*ACTIVITY*
Pictures are to be left out, and the rest of the records reproduced exactly.

(RECORDS SHOWN begins)

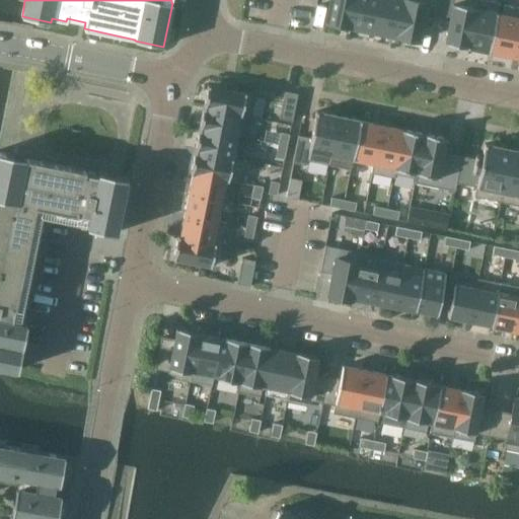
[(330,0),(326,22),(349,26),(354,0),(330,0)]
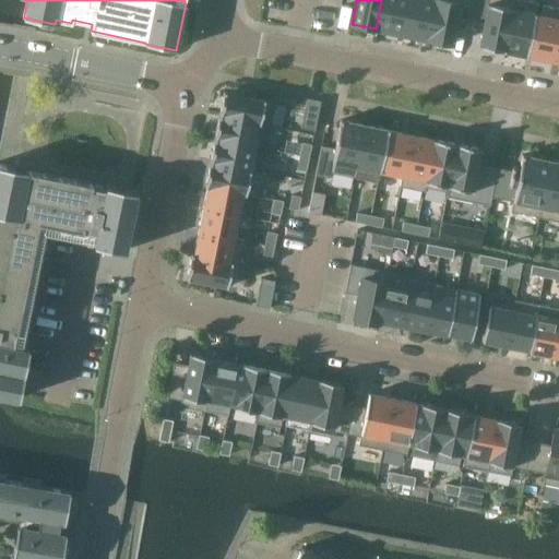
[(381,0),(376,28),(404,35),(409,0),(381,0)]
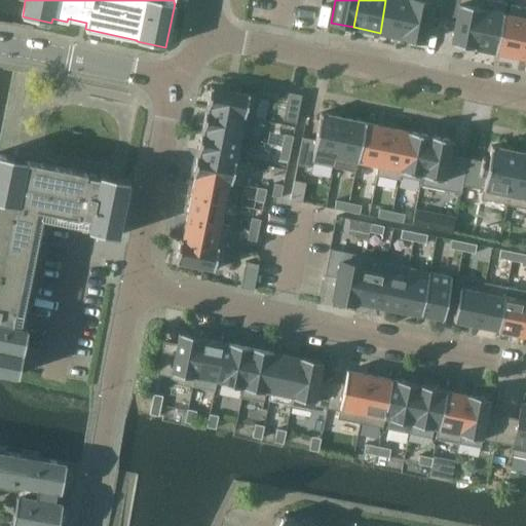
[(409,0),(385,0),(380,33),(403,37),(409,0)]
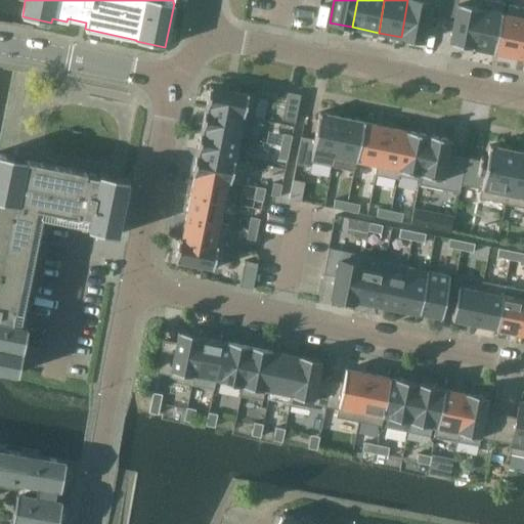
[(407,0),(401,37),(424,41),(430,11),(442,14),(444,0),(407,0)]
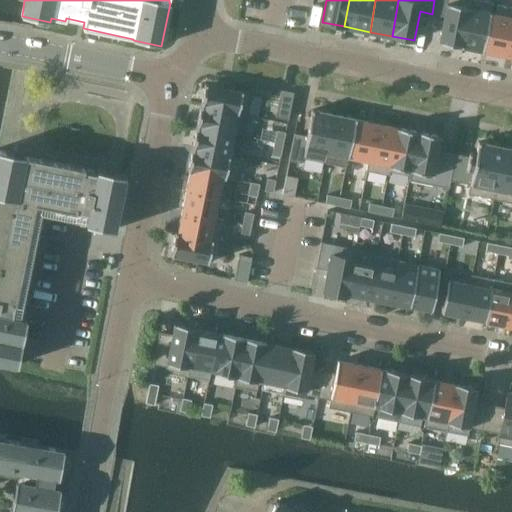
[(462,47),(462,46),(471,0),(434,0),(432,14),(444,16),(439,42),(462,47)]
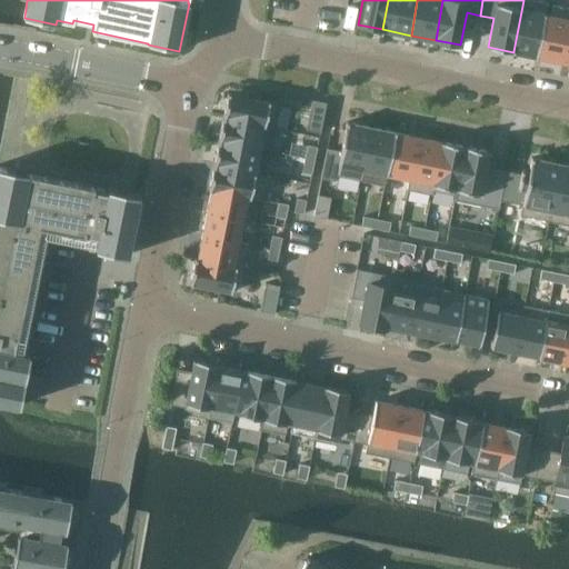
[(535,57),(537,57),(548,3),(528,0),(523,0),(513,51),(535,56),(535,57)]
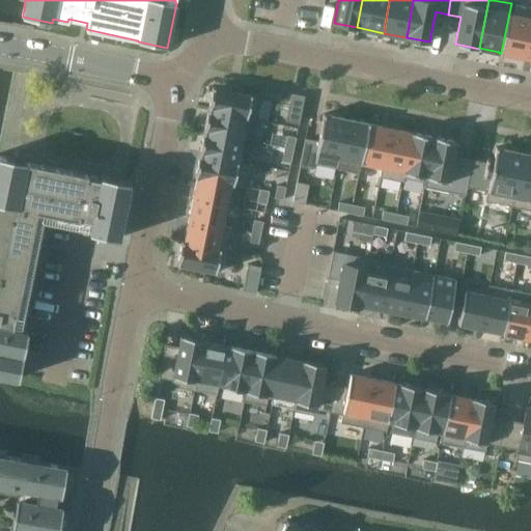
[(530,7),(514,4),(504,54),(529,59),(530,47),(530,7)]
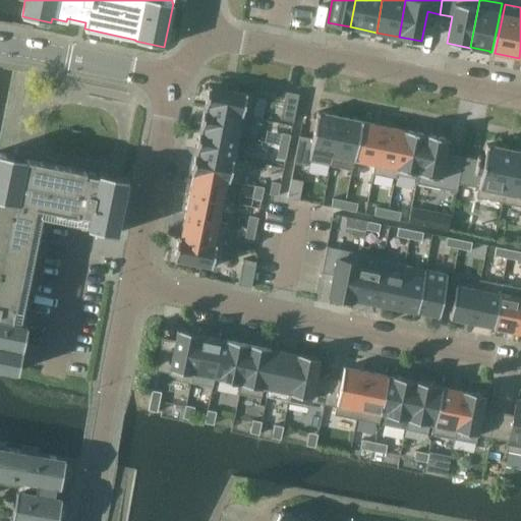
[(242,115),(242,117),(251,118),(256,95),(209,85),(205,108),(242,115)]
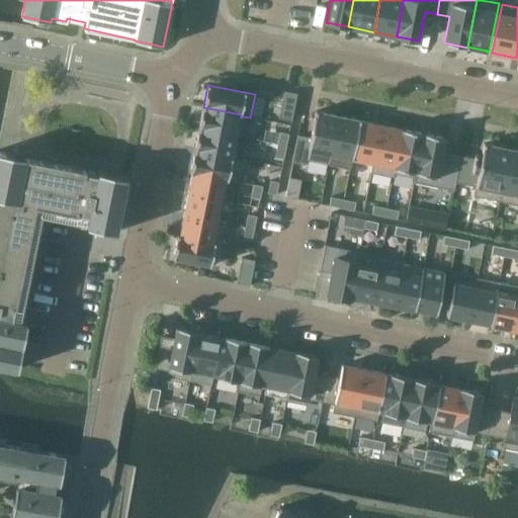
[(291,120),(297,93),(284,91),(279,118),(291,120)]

(RECORDS SHOWN ends)

*WRITTEN RESPONSE*
[(330,0),(326,22),(349,26),(354,0),(330,0)]
[(381,0),(376,28),(404,35),(409,0),(381,0)]
[(409,0),(385,0),(380,33),(403,37),(409,0)]
[(407,0),(401,37),(424,41),(430,11),(442,14),(444,0),(407,0)]
[(462,47),(462,46),(471,0),(434,0),(432,14),(444,16),(439,42),(462,47)]
[(535,57),(537,57),(548,3),(528,0),(523,0),(513,51),(535,56),(535,57)]
[(530,7),(514,4),(504,54),(529,59),(530,47),(530,7)]
[(242,115),(242,117),(251,118),(256,95),(209,85),(205,108),(242,115)]
[(291,120),(297,93),(284,91),(279,118),(291,120)]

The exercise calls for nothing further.